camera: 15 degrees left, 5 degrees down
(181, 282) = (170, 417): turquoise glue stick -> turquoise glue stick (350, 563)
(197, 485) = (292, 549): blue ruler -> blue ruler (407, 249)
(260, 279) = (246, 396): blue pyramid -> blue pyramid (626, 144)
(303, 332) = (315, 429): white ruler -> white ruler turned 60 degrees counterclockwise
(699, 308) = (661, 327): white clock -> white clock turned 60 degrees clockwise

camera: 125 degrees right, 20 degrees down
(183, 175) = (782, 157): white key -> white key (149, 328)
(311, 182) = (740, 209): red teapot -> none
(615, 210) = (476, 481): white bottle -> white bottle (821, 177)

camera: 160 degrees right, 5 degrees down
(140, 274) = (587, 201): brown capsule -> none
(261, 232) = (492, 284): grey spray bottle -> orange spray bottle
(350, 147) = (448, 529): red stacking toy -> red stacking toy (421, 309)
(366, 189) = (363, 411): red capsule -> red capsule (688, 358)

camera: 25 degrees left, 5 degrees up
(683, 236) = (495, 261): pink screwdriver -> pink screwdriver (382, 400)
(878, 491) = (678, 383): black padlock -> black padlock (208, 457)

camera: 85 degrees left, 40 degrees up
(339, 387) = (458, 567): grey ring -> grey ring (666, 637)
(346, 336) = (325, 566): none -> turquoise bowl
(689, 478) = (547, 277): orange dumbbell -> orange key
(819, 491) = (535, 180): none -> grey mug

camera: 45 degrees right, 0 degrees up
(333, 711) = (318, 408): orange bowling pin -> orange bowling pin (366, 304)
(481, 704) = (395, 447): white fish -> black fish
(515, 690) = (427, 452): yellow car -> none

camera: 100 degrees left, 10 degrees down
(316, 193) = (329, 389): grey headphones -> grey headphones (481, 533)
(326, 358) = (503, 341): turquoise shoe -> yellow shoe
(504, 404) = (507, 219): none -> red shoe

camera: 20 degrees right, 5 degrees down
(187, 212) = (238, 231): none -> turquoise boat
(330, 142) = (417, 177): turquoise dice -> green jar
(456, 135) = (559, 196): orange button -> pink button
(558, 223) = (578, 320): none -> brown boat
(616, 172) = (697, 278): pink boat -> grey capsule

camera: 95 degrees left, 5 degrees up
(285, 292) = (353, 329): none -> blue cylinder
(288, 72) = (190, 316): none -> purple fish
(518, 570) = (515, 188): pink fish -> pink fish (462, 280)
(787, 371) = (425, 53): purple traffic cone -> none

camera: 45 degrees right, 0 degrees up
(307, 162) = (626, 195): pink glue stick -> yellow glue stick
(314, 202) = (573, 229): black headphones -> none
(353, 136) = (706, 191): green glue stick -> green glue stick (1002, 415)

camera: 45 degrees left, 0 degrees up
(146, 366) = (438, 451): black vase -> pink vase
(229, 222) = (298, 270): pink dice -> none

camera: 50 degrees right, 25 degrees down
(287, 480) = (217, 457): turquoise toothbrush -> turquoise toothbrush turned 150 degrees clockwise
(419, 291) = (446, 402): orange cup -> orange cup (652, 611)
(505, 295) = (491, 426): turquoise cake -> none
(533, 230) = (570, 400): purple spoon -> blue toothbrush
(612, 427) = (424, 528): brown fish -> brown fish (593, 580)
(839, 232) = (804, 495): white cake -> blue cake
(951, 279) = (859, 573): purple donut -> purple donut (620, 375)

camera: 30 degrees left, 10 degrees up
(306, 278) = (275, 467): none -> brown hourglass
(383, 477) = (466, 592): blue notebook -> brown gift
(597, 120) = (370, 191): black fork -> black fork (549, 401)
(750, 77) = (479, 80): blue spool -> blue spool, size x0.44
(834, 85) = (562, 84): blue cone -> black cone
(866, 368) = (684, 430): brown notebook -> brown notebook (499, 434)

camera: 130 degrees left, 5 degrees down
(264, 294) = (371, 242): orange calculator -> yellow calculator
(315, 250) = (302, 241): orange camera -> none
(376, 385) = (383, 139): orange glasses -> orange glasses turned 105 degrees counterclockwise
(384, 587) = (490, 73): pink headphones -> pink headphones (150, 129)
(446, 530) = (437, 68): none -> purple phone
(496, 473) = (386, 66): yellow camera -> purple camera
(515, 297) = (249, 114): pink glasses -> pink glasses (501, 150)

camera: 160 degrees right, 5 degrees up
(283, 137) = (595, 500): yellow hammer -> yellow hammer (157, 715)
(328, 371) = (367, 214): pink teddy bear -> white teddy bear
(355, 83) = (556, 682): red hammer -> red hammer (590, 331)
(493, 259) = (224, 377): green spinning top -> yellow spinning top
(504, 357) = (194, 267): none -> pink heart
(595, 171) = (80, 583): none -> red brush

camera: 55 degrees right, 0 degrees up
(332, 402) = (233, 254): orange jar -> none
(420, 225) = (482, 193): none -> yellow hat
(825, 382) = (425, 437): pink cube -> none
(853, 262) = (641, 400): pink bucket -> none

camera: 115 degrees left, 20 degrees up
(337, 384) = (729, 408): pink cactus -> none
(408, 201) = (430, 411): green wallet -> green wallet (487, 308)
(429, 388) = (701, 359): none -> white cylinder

------------------------------------------------

Reproduce the entries above in full, so that each one reads exactly as before.

**TASK SOLUTION**
camera: 15 degrees left, 5 degrees down
(181, 282) = (170, 417): turquoise glue stick -> turquoise glue stick (350, 563)
(197, 485) = (292, 549): blue ruler -> blue ruler (407, 249)
(260, 279) = (246, 396): blue pyramid -> blue pyramid (626, 144)
(303, 332) = (315, 429): white ruler -> white ruler turned 60 degrees counterclockwise
(699, 308) = (661, 327): white clock -> white clock turned 60 degrees clockwise

camera: 125 degrees right, 20 degrees down
(183, 175) = (782, 157): white key -> white key (149, 328)
(311, 182) = (740, 209): red teapot -> none
(615, 210) = (476, 481): white bottle -> white bottle (821, 177)

camera: 160 degrees right, 5 degrees down
(140, 274) = (587, 201): brown capsule -> none
(261, 232) = (492, 284): grey spray bottle -> orange spray bottle
(350, 147) = (448, 529): red stacking toy -> red stacking toy (421, 309)
(366, 189) = (363, 411): red capsule -> red capsule (688, 358)

camera: 25 degrees left, 5 degrees up
(683, 236) = (495, 261): pink screwdriver -> pink screwdriver (382, 400)
(878, 491) = (678, 383): black padlock -> black padlock (208, 457)

camera: 85 degrees left, 40 degrees up
(339, 387) = (458, 567): grey ring -> grey ring (666, 637)
(346, 336) = (325, 566): none -> turquoise bowl
(689, 478) = (547, 277): orange dumbbell -> orange key
(819, 491) = (535, 180): none -> grey mug

camera: 45 degrees right, 0 degrees up
(333, 711) = (318, 408): orange bowling pin -> orange bowling pin (366, 304)
(481, 704) = (395, 447): white fish -> black fish
(515, 690) = (427, 452): yellow car -> none

camera: 100 degrees left, 10 degrees down
(316, 193) = (329, 389): grey headphones -> grey headphones (481, 533)
(326, 358) = (503, 341): turquoise shoe -> yellow shoe
(504, 404) = (507, 219): none -> red shoe

camera: 20 degrees right, 5 degrees down
(187, 212) = (238, 231): none -> turquoise boat
(330, 142) = (417, 177): turquoise dice -> green jar
(456, 135) = (559, 196): orange button -> pink button
(558, 223) = (578, 320): none -> brown boat
(616, 172) = (697, 278): pink boat -> grey capsule

camera: 95 degrees left, 5 degrees up
(285, 292) = (353, 329): none -> blue cylinder
(288, 72) = (190, 316): none -> purple fish
(518, 570) = (515, 188): pink fish -> pink fish (462, 280)
(787, 371) = (425, 53): purple traffic cone -> none

camera: 45 degrees right, 0 degrees up
(307, 162) = (626, 195): pink glue stick -> yellow glue stick
(314, 202) = (573, 229): black headphones -> none
(353, 136) = (706, 191): green glue stick -> green glue stick (1002, 415)

camera: 45 degrees left, 0 degrees up
(146, 366) = (438, 451): black vase -> pink vase
(229, 222) = (298, 270): pink dice -> none

camera: 50 degrees right, 25 degrees down
(287, 480) = (217, 457): turquoise toothbrush -> turquoise toothbrush turned 150 degrees clockwise
(419, 291) = (446, 402): orange cup -> orange cup (652, 611)
(505, 295) = (491, 426): turquoise cake -> none
(533, 230) = (570, 400): purple spoon -> blue toothbrush
(612, 427) = (424, 528): brown fish -> brown fish (593, 580)
(839, 232) = (804, 495): white cake -> blue cake
(951, 279) = (859, 573): purple donut -> purple donut (620, 375)

camera: 30 degrees left, 10 degrees up
(306, 278) = (275, 467): none -> brown hourglass
(383, 477) = (466, 592): blue notebook -> brown gift
(597, 120) = (370, 191): black fork -> black fork (549, 401)
(750, 77) = (479, 80): blue spool -> blue spool, size x0.44
(834, 85) = (562, 84): blue cone -> black cone
(866, 368) = (684, 430): brown notebook -> brown notebook (499, 434)

camera: 130 degrees left, 5 degrees down
(264, 294) = (371, 242): orange calculator -> yellow calculator
(315, 250) = (302, 241): orange camera -> none
(376, 385) = (383, 139): orange glasses -> orange glasses turned 105 degrees counterclockwise
(384, 587) = (490, 73): pink headphones -> pink headphones (150, 129)
(446, 530) = (437, 68): none -> purple phone
(496, 473) = (386, 66): yellow camera -> purple camera
(515, 297) = (249, 114): pink glasses -> pink glasses (501, 150)

camera: 160 degrees right, 5 degrees up
(283, 137) = (595, 500): yellow hammer -> yellow hammer (157, 715)
(328, 371) = (367, 214): pink teddy bear -> white teddy bear
(355, 83) = (556, 682): red hammer -> red hammer (590, 331)
(493, 259) = (224, 377): green spinning top -> yellow spinning top
(504, 357) = (194, 267): none -> pink heart
(595, 171) = (80, 583): none -> red brush

camera: 55 degrees right, 0 degrees up
(332, 402) = (233, 254): orange jar -> none
(420, 225) = (482, 193): none -> yellow hat
(825, 382) = (425, 437): pink cube -> none
(853, 262) = (641, 400): pink bucket -> none

camera: 115 degrees left, 20 degrees up
(337, 384) = (729, 408): pink cactus -> none
(408, 201) = (430, 411): green wallet -> green wallet (487, 308)
(429, 388) = (701, 359): none -> white cylinder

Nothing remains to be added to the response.